-- Opening Marker --
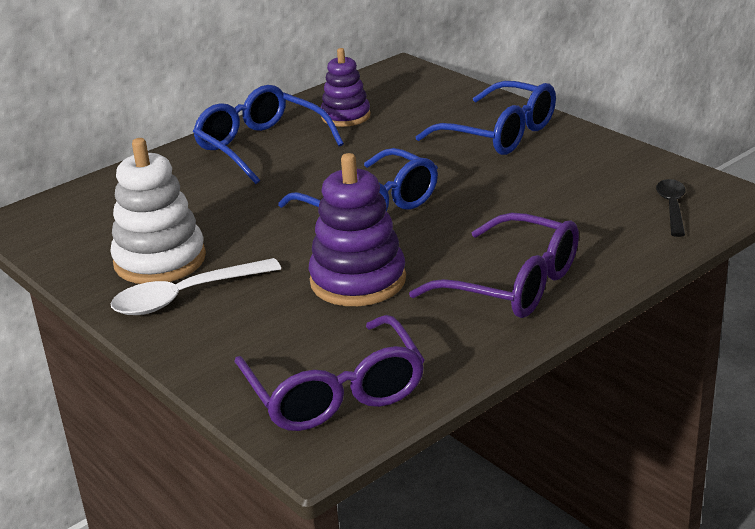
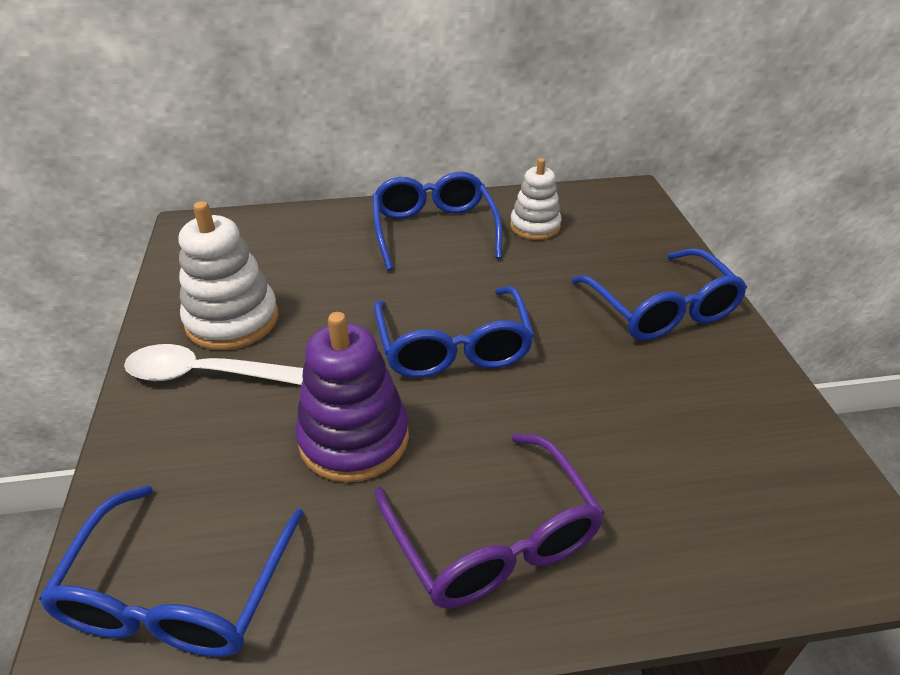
camera: 30 degrees right, 10 degrees up
(335, 393) = (178, 594): purple glasses -> blue glasses
(346, 116) = (535, 226): purple stacking toy -> white stacking toy
(672, 207) = (781, 518): black spoon -> none

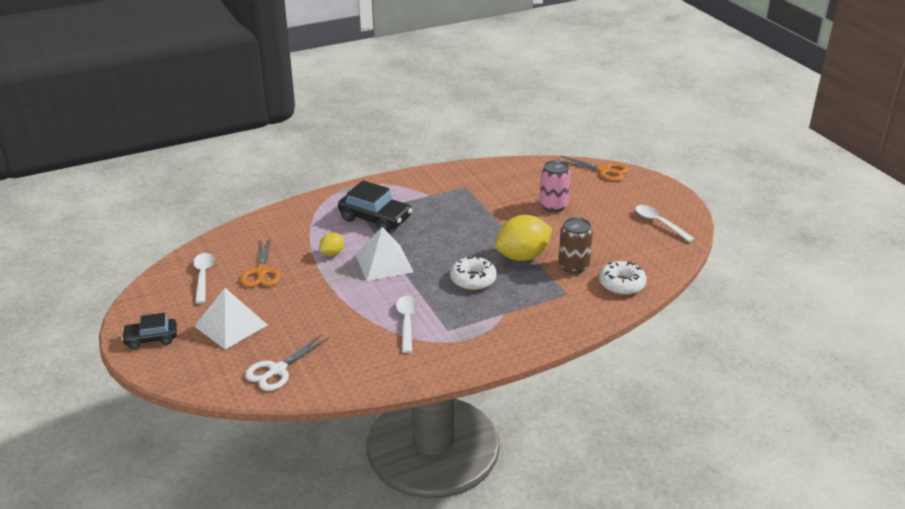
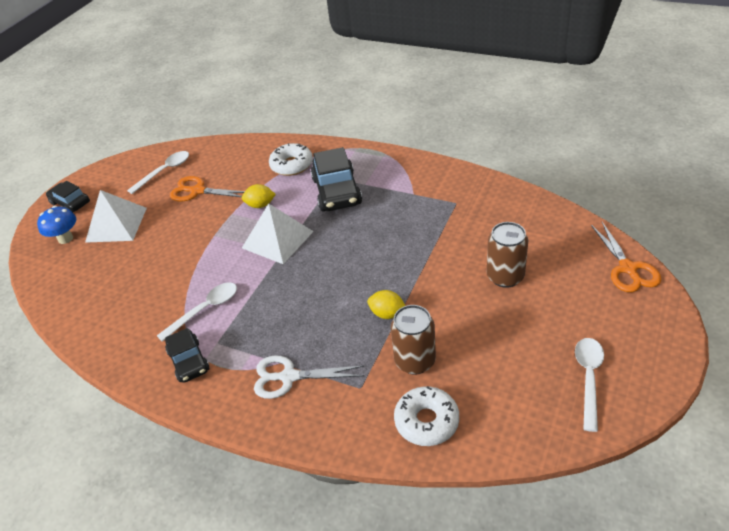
camera: 55 degrees right, 10 degrees up
(200, 358) = (65, 238): none -> blue mushroom
(261, 272) = (197, 191): orange scissors -> orange scissors turned 60 degrees clockwise
(277, 370) = (79, 284): white scissors -> white scissors (289, 377)
(448, 349) = (189, 361): none -> black car
(473, 279) = (311, 307): white donut -> white donut (291, 165)
(522, 256) = (387, 314): yellow lemon -> yellow lemon, size x0.50
(553, 205) = (505, 276): pink can -> brown can

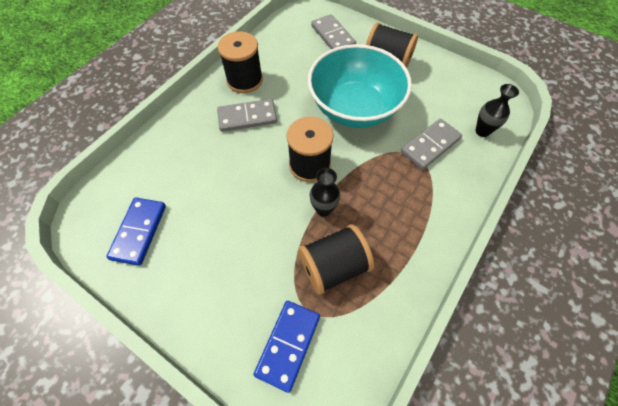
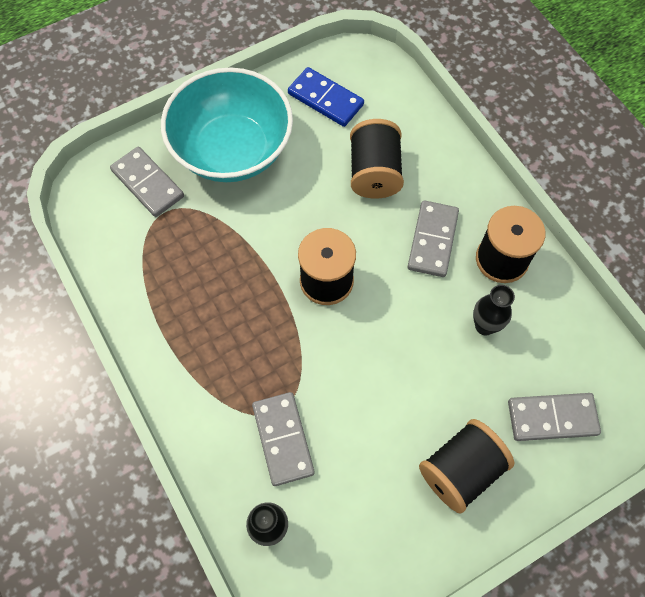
camera: 115 degrees right, 5 degrees up
(288, 345) = (147, 184): blue domino -> grey domino
(323, 209) = (261, 270): black vase -> black vase (484, 326)
(333, 266) = (194, 251): black spool -> black spool (374, 173)
(355, 108) = (390, 376): turquoise bowl -> turquoise bowl (232, 150)

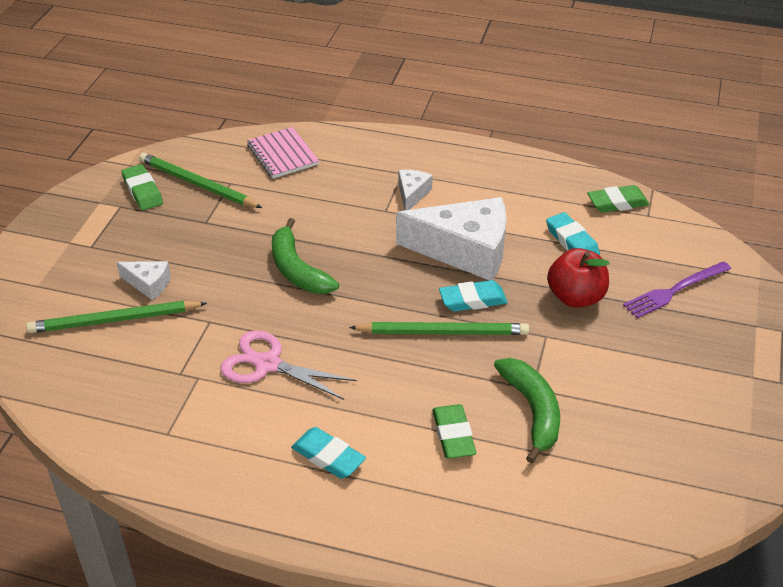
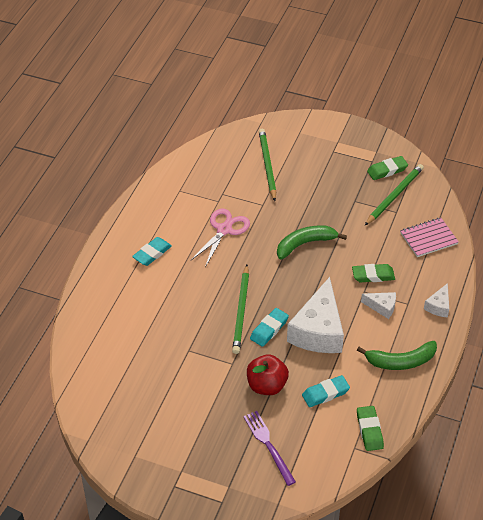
camera: 95 degrees right, 5 degrees up
(148, 284) = (297, 177): white cheese -> white cheese (438, 306)
(453, 435) = (158, 308): green eraser -> green eraser (373, 275)
(472, 300) = (269, 329): turquoise eraser -> turquoise eraser turned 45 degrees clockwise
(532, 411) = (170, 347): green banana -> green banana (401, 361)

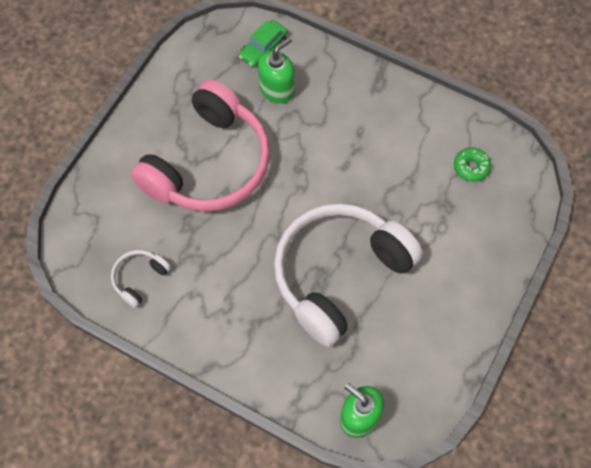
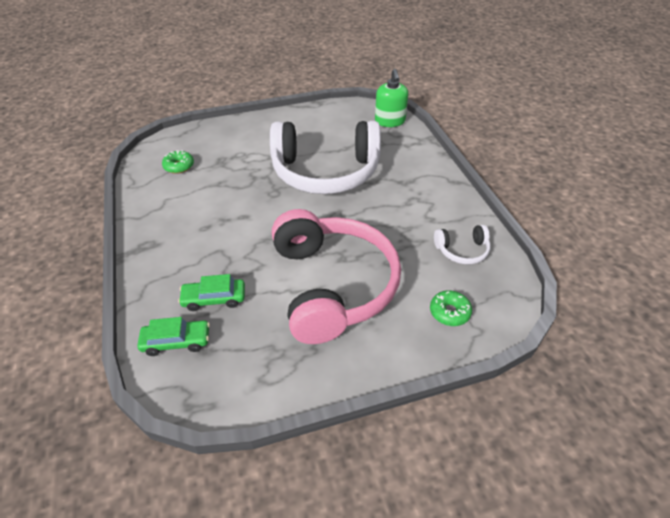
camera: 135 degrees left, 20 degrees down
(108, 210) = (449, 312): none -> green donut
(209, 164) = (332, 285): pink headphones -> pink headphones turned 90 degrees clockwise
(277, 89) = (214, 299): green soap dispenser -> green car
-- Closing Marker --
▶ **PROBLEM STATEMENT**
An exact copy of every entry above is needed, minus the pictures.

▶ **THE COMPLETED TASK**
camera: 30 degrees right, 10 degrees up
(335, 393) = (178, 594): purple glasses -> blue glasses
(346, 116) = (535, 226): purple stacking toy -> white stacking toy
(672, 207) = (781, 518): black spoon -> none

camera: 55 degrees right, 10 degrees up
(200, 358) = (65, 238): none -> blue mushroom
(261, 272) = (197, 191): orange scissors -> orange scissors turned 60 degrees clockwise
(277, 370) = (79, 284): white scissors -> white scissors (289, 377)
(448, 349) = (189, 361): none -> black car
(473, 279) = (311, 307): white donut -> white donut (291, 165)
(522, 256) = (387, 314): yellow lemon -> yellow lemon, size x0.50
(553, 205) = (505, 276): pink can -> brown can

camera: 115 degrees right, 5 degrees up
(288, 345) = (147, 184): blue domino -> grey domino
(323, 209) = (261, 270): black vase -> black vase (484, 326)
(333, 266) = (194, 251): black spool -> black spool (374, 173)
(355, 108) = (390, 376): turquoise bowl -> turquoise bowl (232, 150)

camera: 95 degrees right, 5 degrees up
(148, 284) = (297, 177): white cheese -> white cheese (438, 306)
(453, 435) = (158, 308): green eraser -> green eraser (373, 275)
(472, 300) = (269, 329): turquoise eraser -> turquoise eraser turned 45 degrees clockwise
(532, 411) = (170, 347): green banana -> green banana (401, 361)

camera: 135 degrees left, 20 degrees down
(108, 210) = (449, 312): none -> green donut
(209, 164) = (332, 285): pink headphones -> pink headphones turned 90 degrees clockwise
(277, 89) = (214, 299): green soap dispenser -> green car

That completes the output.